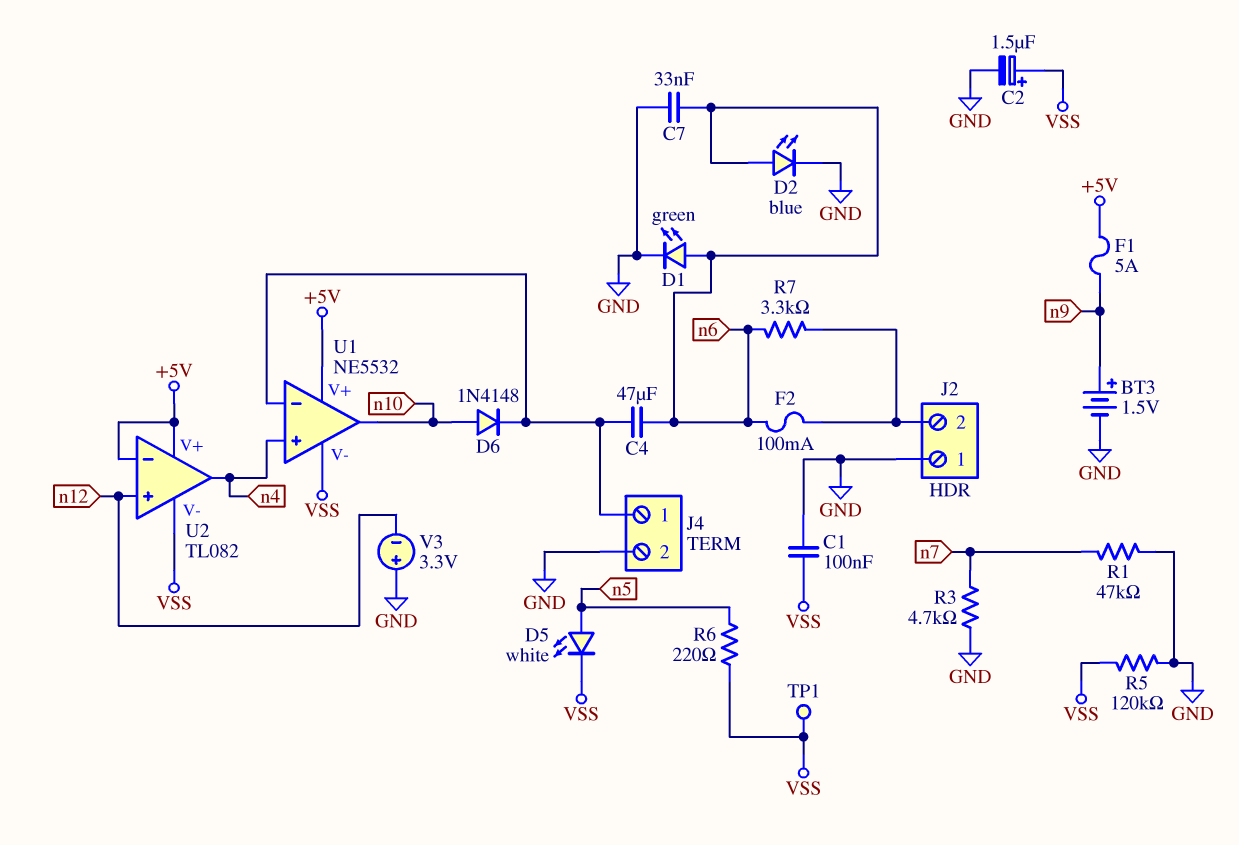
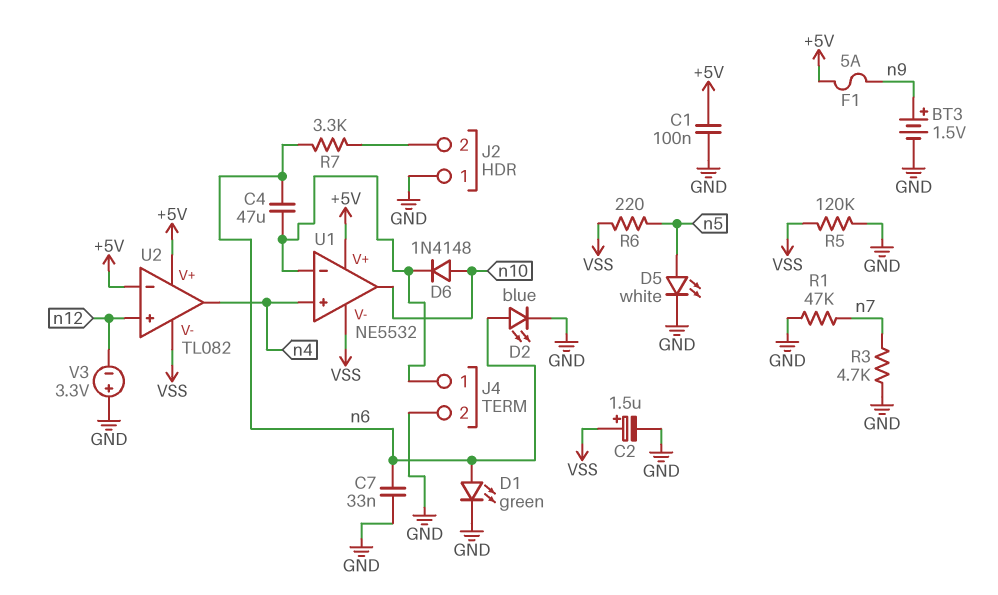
C1: 100nF (GND, VSS) -> 100nF (+5V, GND)
D5: LED white (A n5, K VSS) -> LED white (A n5, K GND)
F2: 100mA (J2/2, n6) -> none
TP1: test point (VSS) -> none

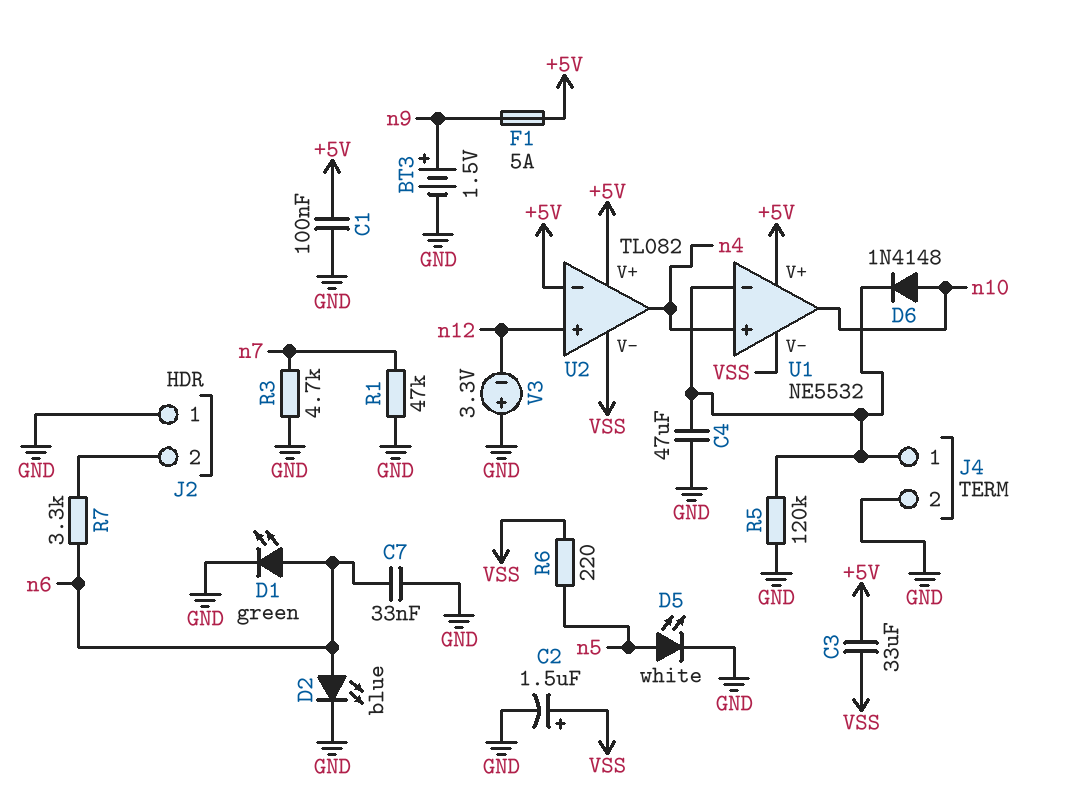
C3: none -> 33uF (+5V, VSS)
C4: 47uF (J4/1, n6) -> 47uF (GND, J4/1)
R5: 120k (GND, VSS) -> 120k (GND, J4/1)

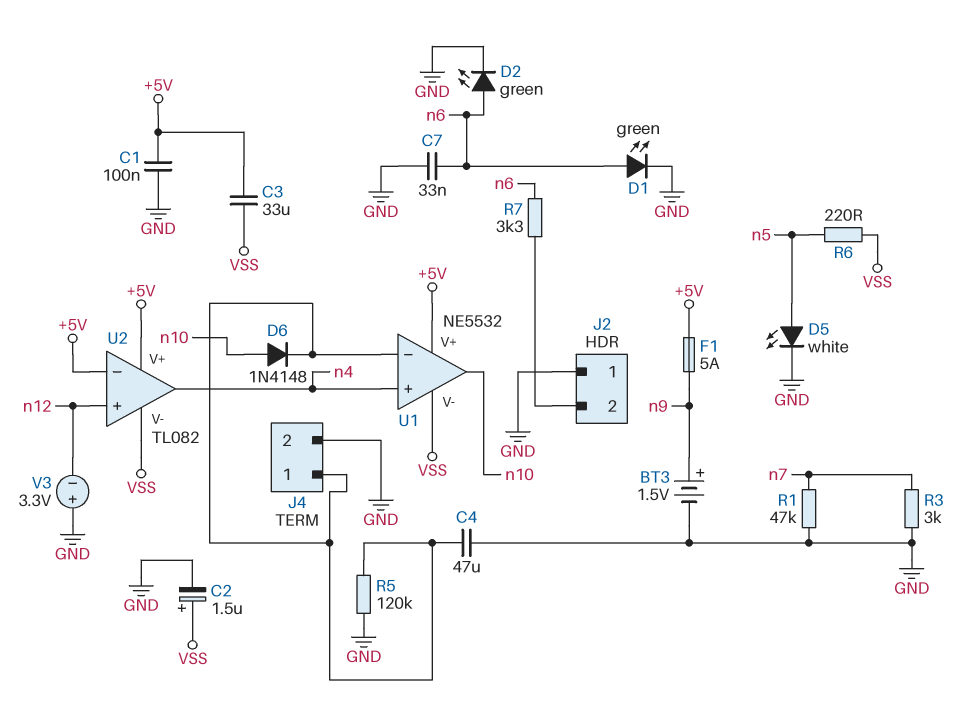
D2: LED blue (A n6, K GND) -> LED green (A n6, K GND)
R3: 4.7k (GND, n7) -> 3k (GND, n7)

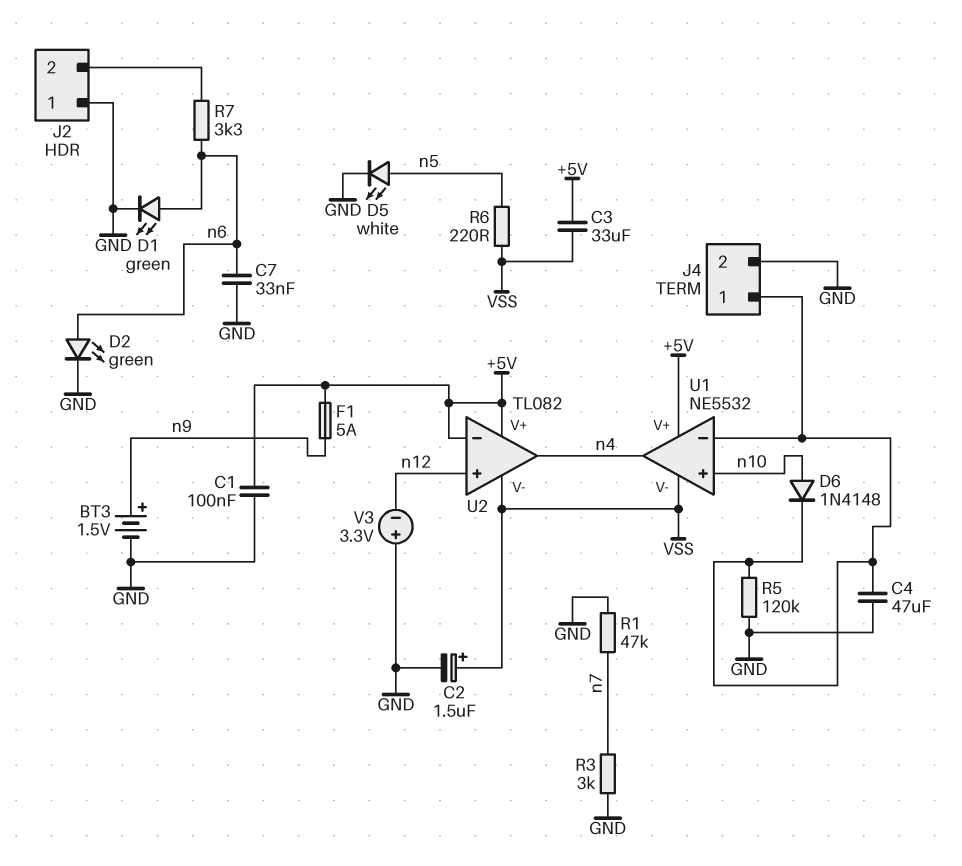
U1 pin in+: n4 -> n10
U1 pin out: n10 -> n4

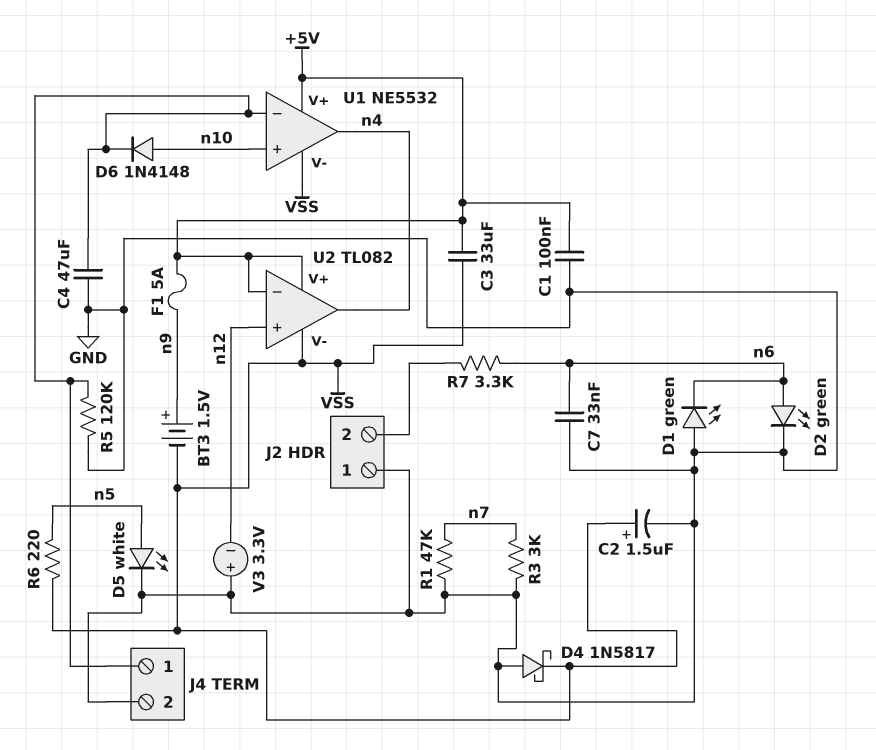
BT3: 1.5V (plus n9, minus GND) -> 1.5V (plus n9, minus VSS)
D1: LED green (A n6, K GND) -> LED green (A GND, K n6)
D4: none -> schottky 1N5817 (A GND, K VSS)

TASK DESCRIPTION – Your task is an exact printout of the records above, with no pictures.

WRITTEN REPLY –
C1: 100nF (GND, VSS) -> 100nF (+5V, GND)
D5: LED white (A n5, K VSS) -> LED white (A n5, K GND)
F2: 100mA (J2/2, n6) -> none
TP1: test point (VSS) -> none

C3: none -> 33uF (+5V, VSS)
C4: 47uF (J4/1, n6) -> 47uF (GND, J4/1)
R5: 120k (GND, VSS) -> 120k (GND, J4/1)

D2: LED blue (A n6, K GND) -> LED green (A n6, K GND)
R3: 4.7k (GND, n7) -> 3k (GND, n7)

U1 pin in+: n4 -> n10
U1 pin out: n10 -> n4

BT3: 1.5V (plus n9, minus GND) -> 1.5V (plus n9, minus VSS)
D1: LED green (A n6, K GND) -> LED green (A GND, K n6)
D4: none -> schottky 1N5817 (A GND, K VSS)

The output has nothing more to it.